* **REQUIRED WORK**: Gather the lines from the material that contain "bright".

* **PROVIDED DATA**:
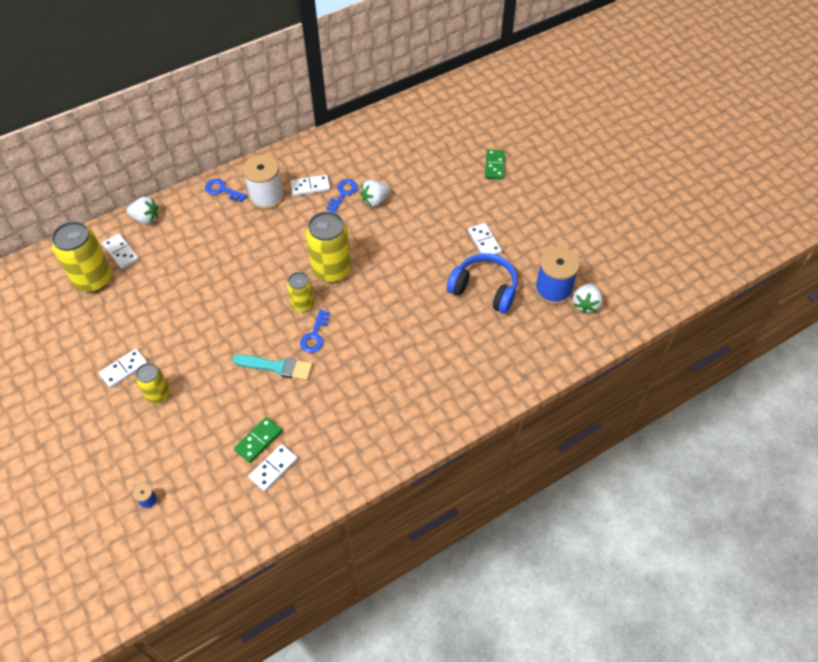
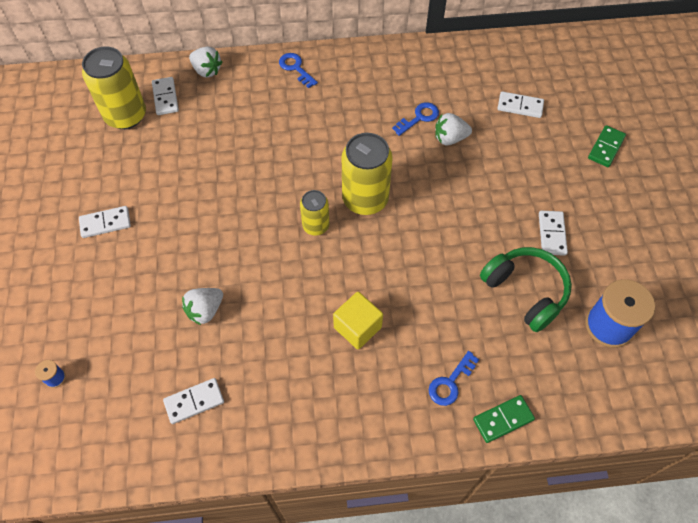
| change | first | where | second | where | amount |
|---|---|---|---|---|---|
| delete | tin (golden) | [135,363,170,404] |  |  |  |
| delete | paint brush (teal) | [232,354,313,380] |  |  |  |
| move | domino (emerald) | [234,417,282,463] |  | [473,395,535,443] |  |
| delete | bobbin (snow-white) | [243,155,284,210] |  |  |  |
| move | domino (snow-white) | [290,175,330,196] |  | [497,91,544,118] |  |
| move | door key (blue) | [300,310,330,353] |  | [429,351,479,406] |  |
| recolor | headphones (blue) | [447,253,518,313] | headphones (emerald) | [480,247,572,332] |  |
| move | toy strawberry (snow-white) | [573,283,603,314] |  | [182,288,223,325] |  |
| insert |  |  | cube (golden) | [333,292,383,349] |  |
---
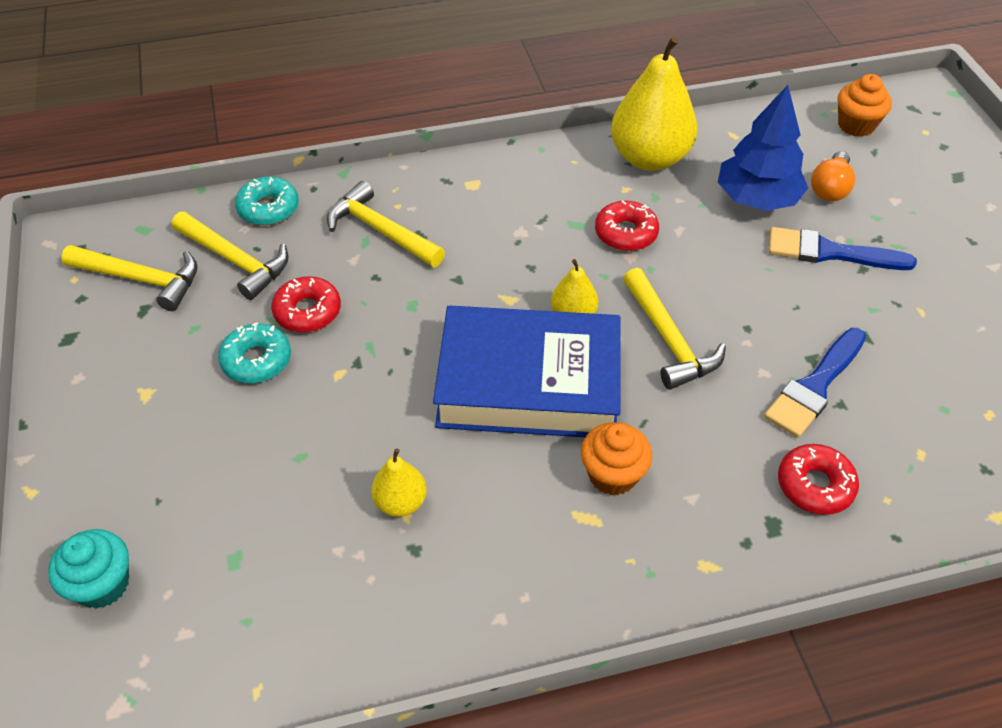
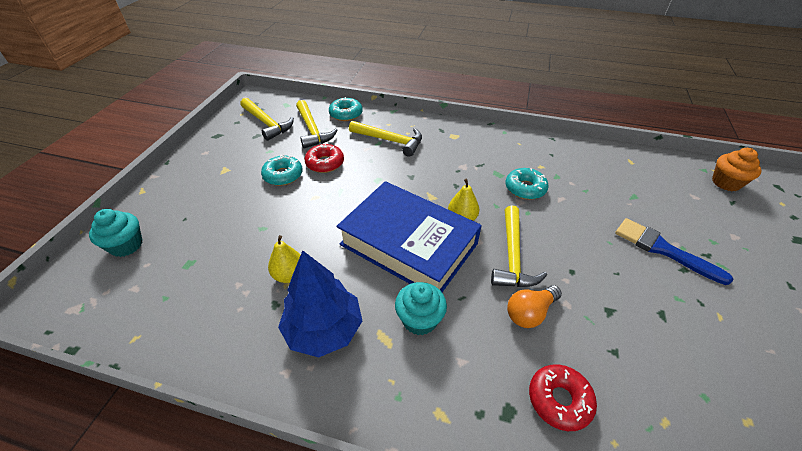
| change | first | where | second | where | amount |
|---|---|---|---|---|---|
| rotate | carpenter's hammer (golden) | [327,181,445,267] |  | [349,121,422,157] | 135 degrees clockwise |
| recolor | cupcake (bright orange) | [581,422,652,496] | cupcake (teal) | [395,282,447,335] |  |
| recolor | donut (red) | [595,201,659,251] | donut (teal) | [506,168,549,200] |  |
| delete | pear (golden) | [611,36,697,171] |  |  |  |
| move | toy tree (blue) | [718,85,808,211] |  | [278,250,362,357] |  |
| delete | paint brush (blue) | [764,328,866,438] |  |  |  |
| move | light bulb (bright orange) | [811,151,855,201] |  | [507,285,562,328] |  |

* **WRITTEN SOLUTION**:
| recolor | cupcake (bright orange) | [581,422,652,496] | cupcake (teal) | [395,282,447,335] |  |
| move | light bulb (bright orange) | [811,151,855,201] |  | [507,285,562,328] |  |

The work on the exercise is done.